• _What you will do_
Throughout the material below, count each line in which the word "white" appears, then reply with the count only.

• _Records to use_
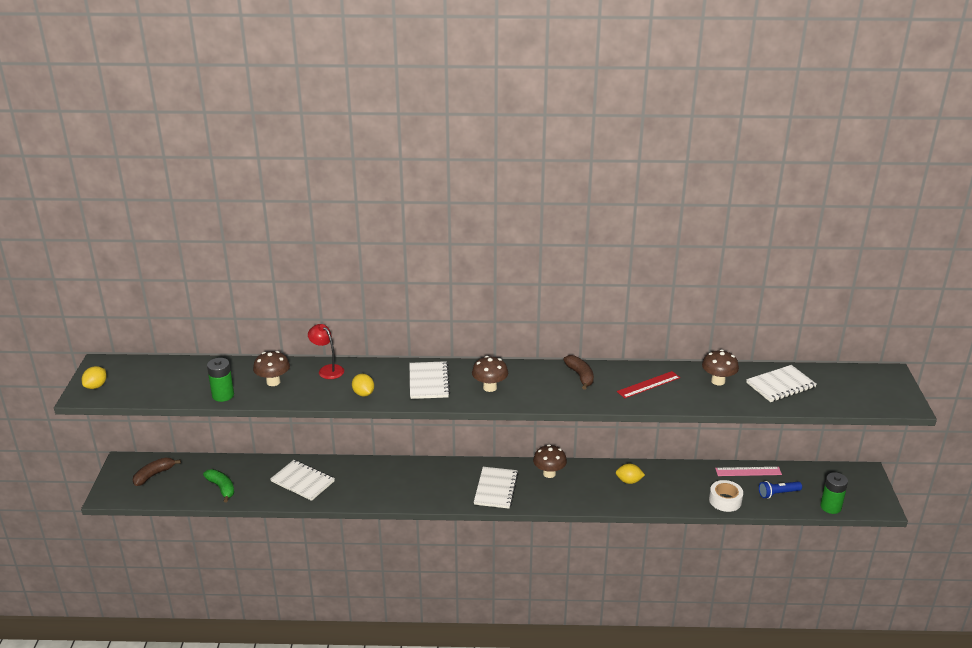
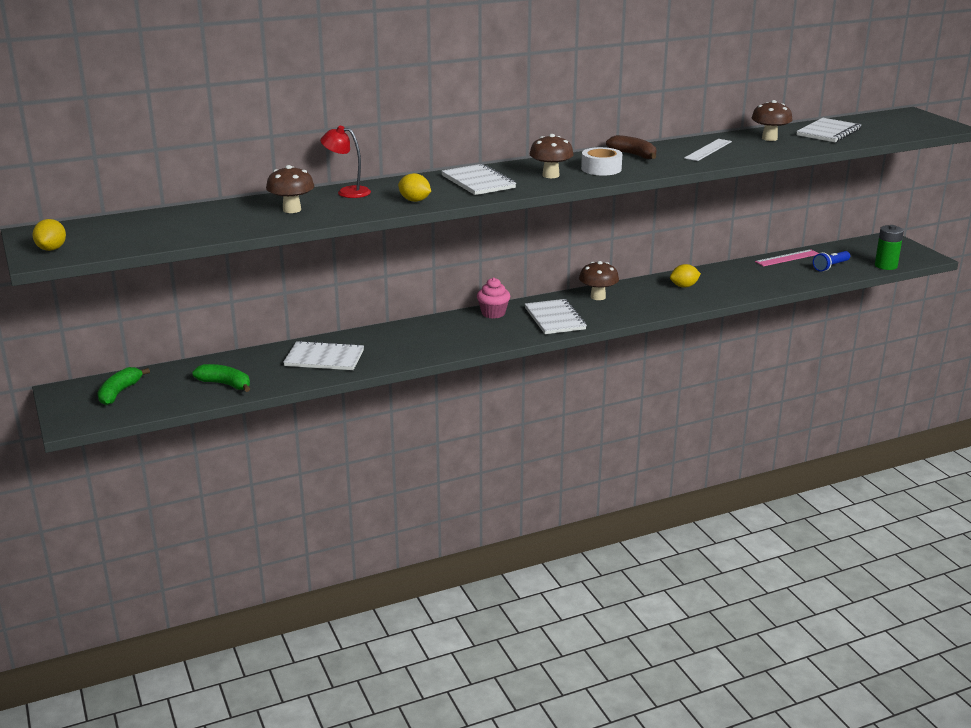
camera: 25 degrees left, 5 degrees down
brown banana [133,457,181,486] -> green banana [97,367,150,405]
green battery [207,358,234,402] -> none
red ruler [617,371,680,398] -> white ruler [684,139,732,161]
white tape [709,480,743,512] -> white tape moved to [581,147,622,176]
none -> pink cupcake [477,278,510,319]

• _Written answer_
2